** MATERIAL PROVIDED follows **

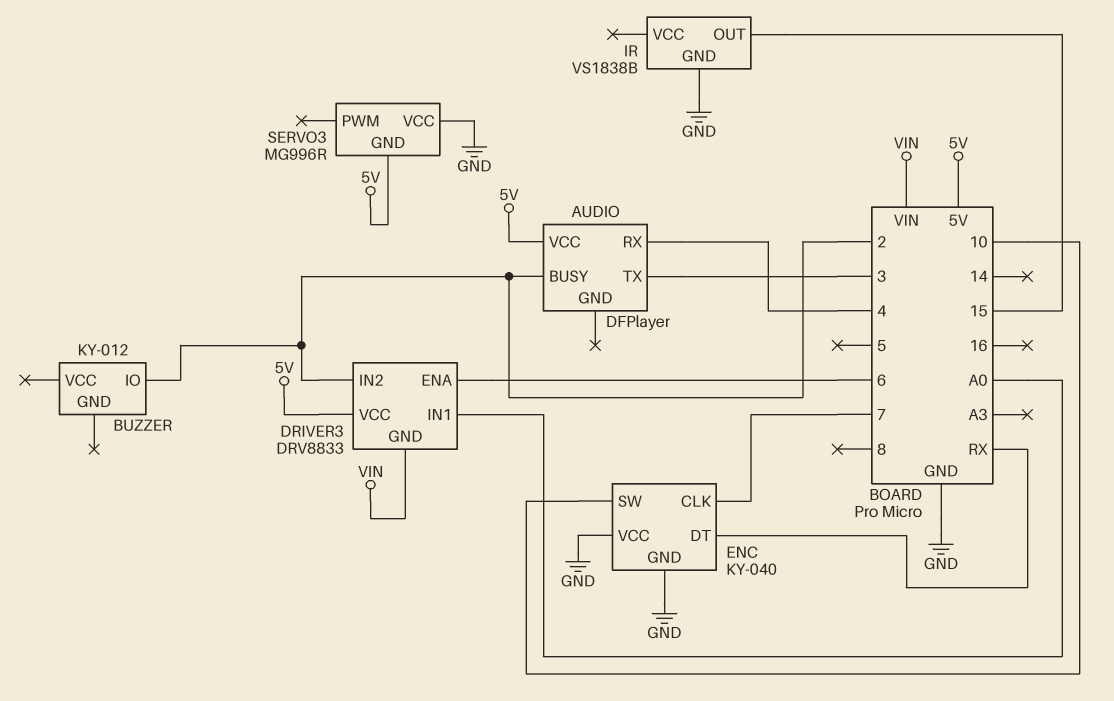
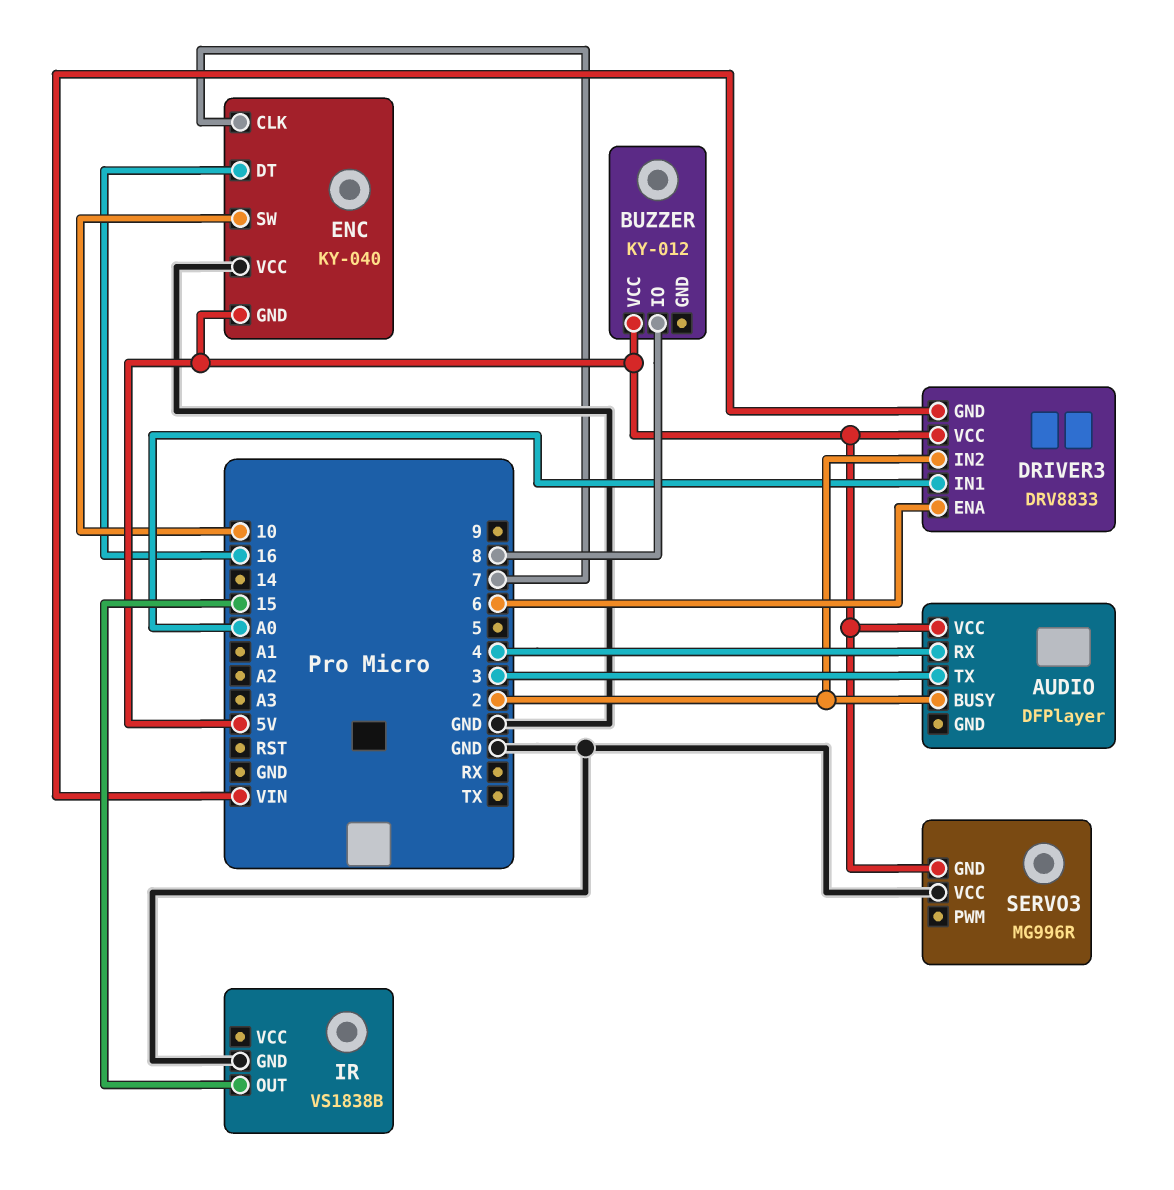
BUZZER pin IO: 2 -> 8
BUZZER pin VCC: none -> 5V
ENC pin DT: RX -> 16
ENC pin GND: GND -> 5V

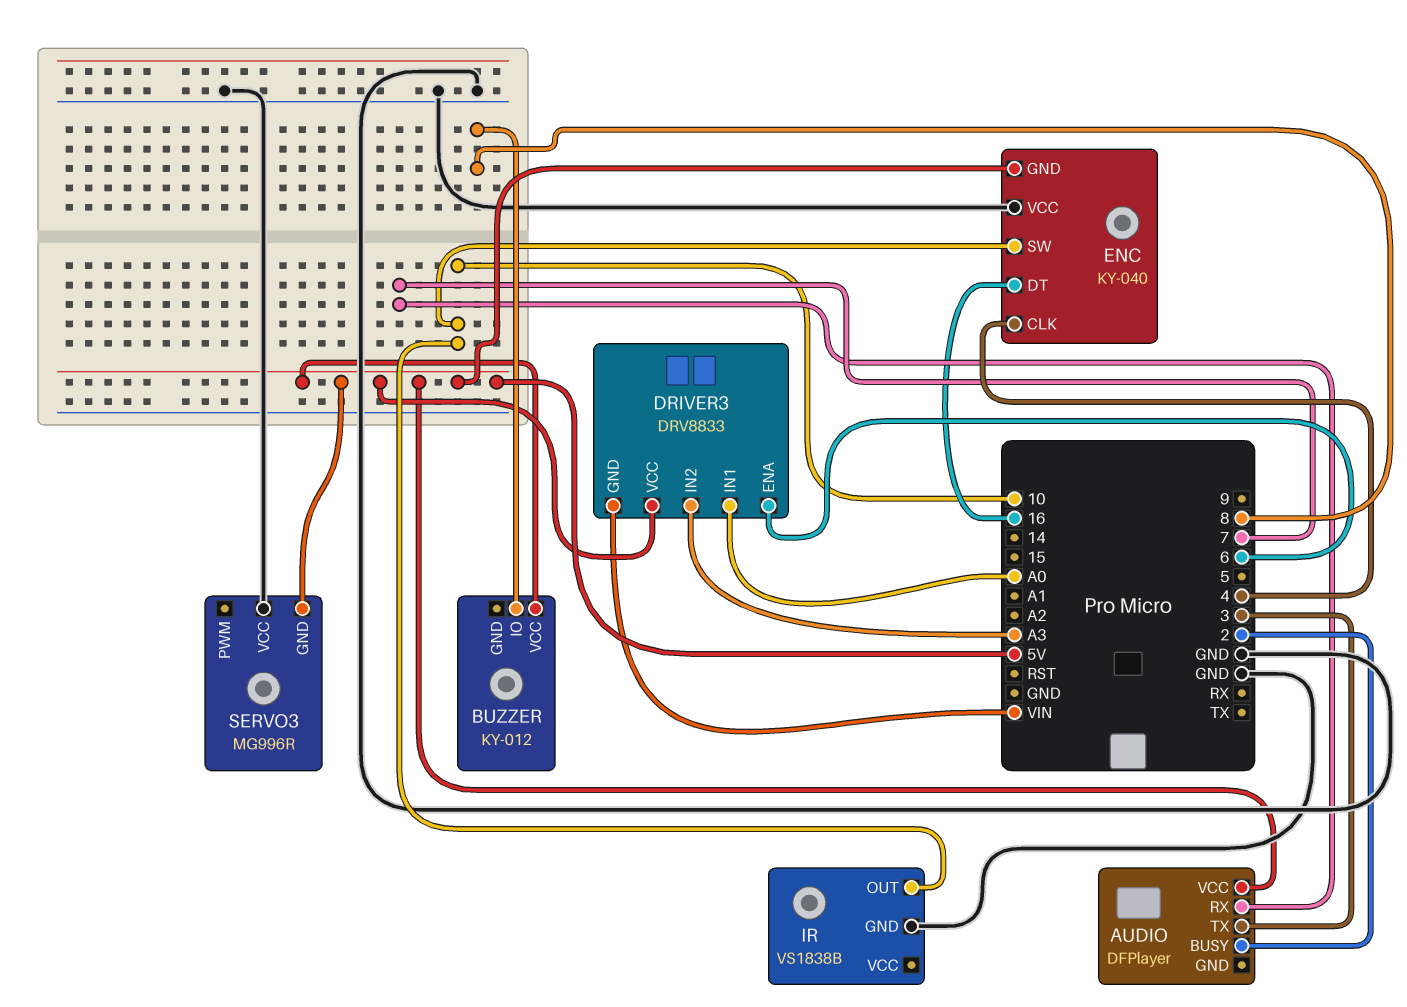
AUDIO pin RX: 4 -> 7
DRIVER3 pin IN2: 2 -> A3
ENC pin CLK: 7 -> 4
IR pin OUT: 15 -> 10

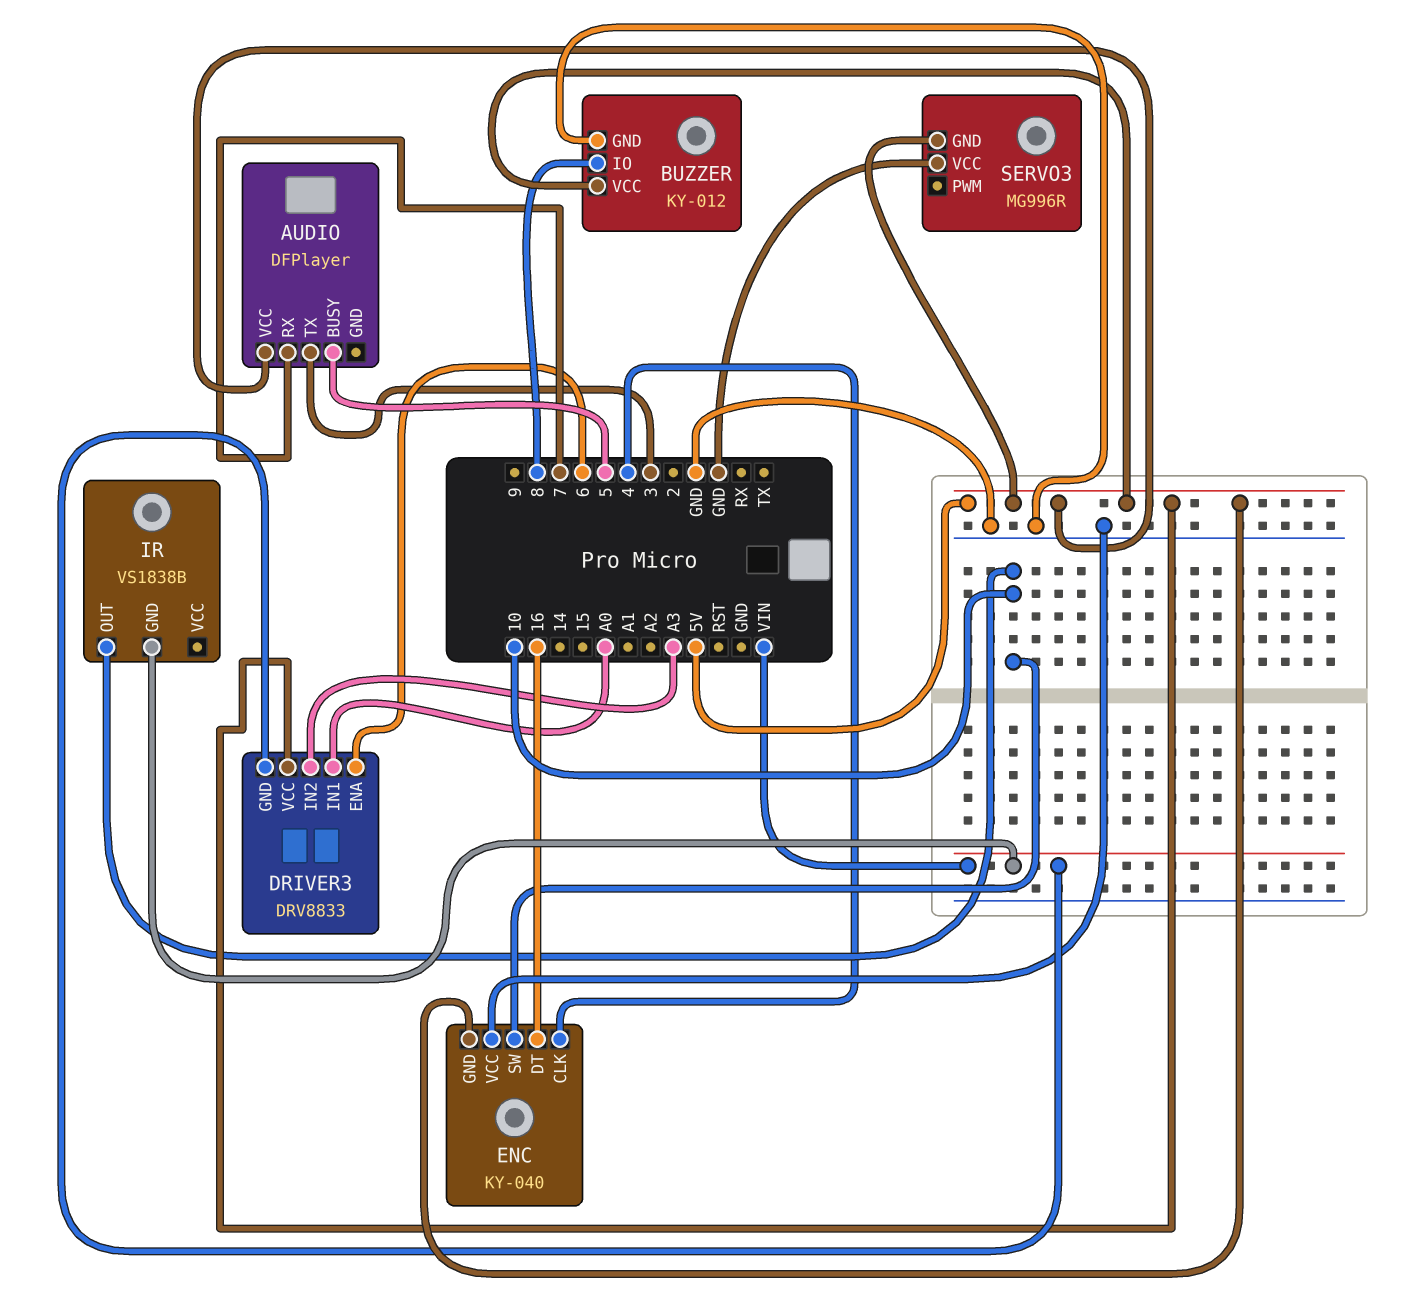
AUDIO pin BUSY: 2 -> 5
BUZZER pin GND: none -> GND
IR pin GND: GND -> VIN

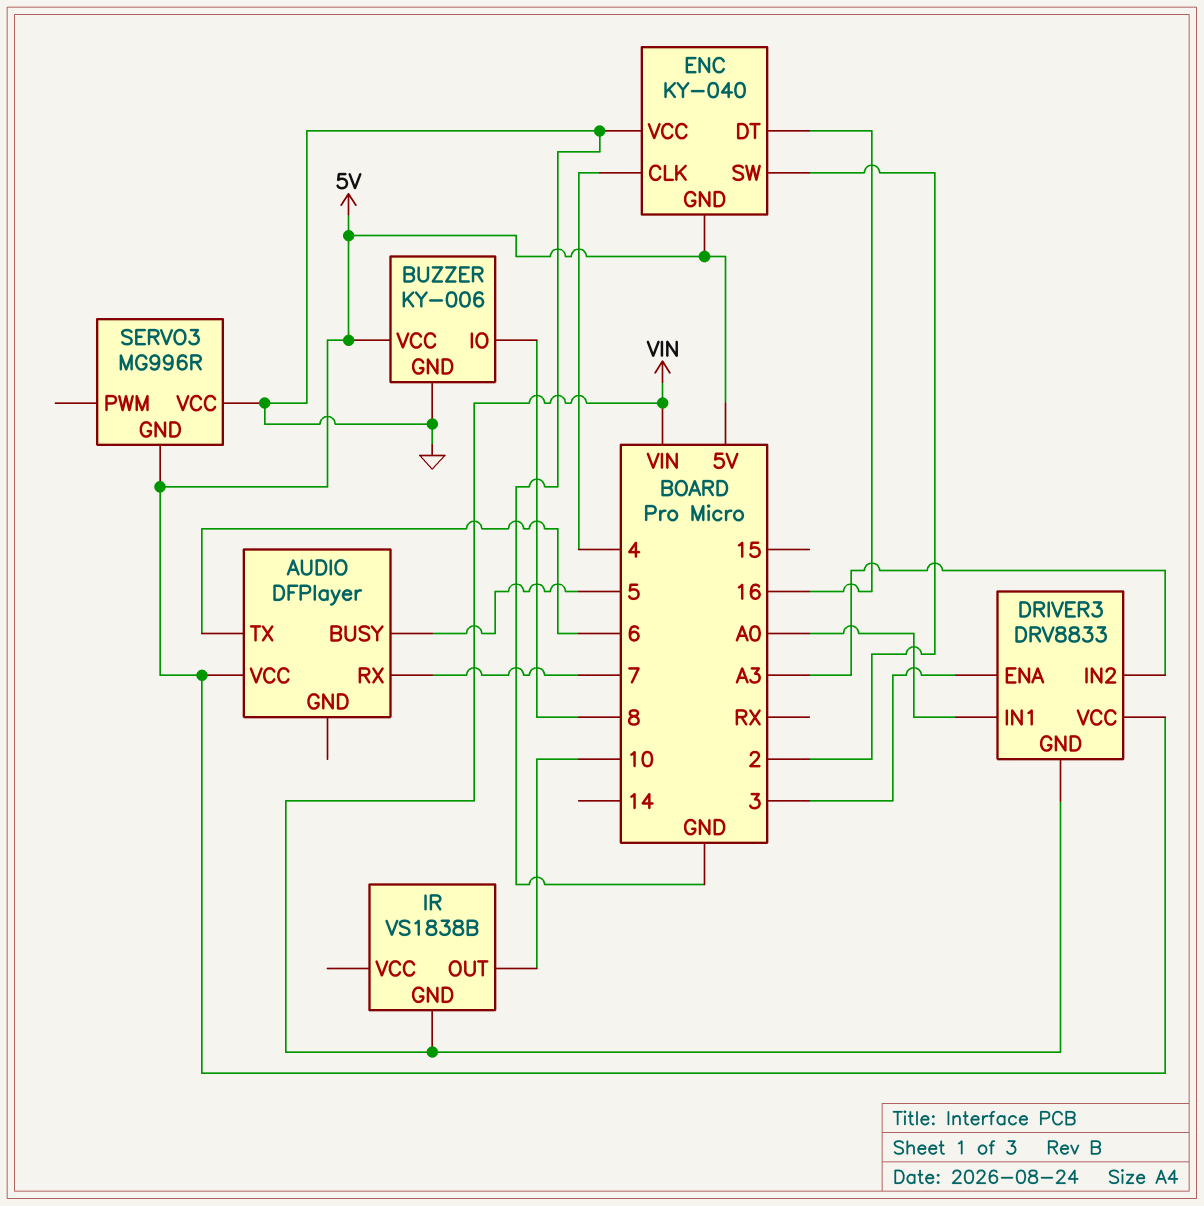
AUDIO pin TX: 3 -> 6
BUZZER: KY-012 -> KY-006
DRIVER3 pin ENA: 6 -> 3
ENC pin SW: 10 -> 2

** End of MATERIAL PROVIDED **

*WHAT TO PRODUCE*: Set down all of the entries exactly. Leave the pictures out.

*RESULT OF THIS EXERCISE*:
BUZZER pin IO: 2 -> 8
BUZZER pin VCC: none -> 5V
ENC pin DT: RX -> 16
ENC pin GND: GND -> 5V

AUDIO pin RX: 4 -> 7
DRIVER3 pin IN2: 2 -> A3
ENC pin CLK: 7 -> 4
IR pin OUT: 15 -> 10

AUDIO pin BUSY: 2 -> 5
BUZZER pin GND: none -> GND
IR pin GND: GND -> VIN

AUDIO pin TX: 3 -> 6
BUZZER: KY-012 -> KY-006
DRIVER3 pin ENA: 6 -> 3
ENC pin SW: 10 -> 2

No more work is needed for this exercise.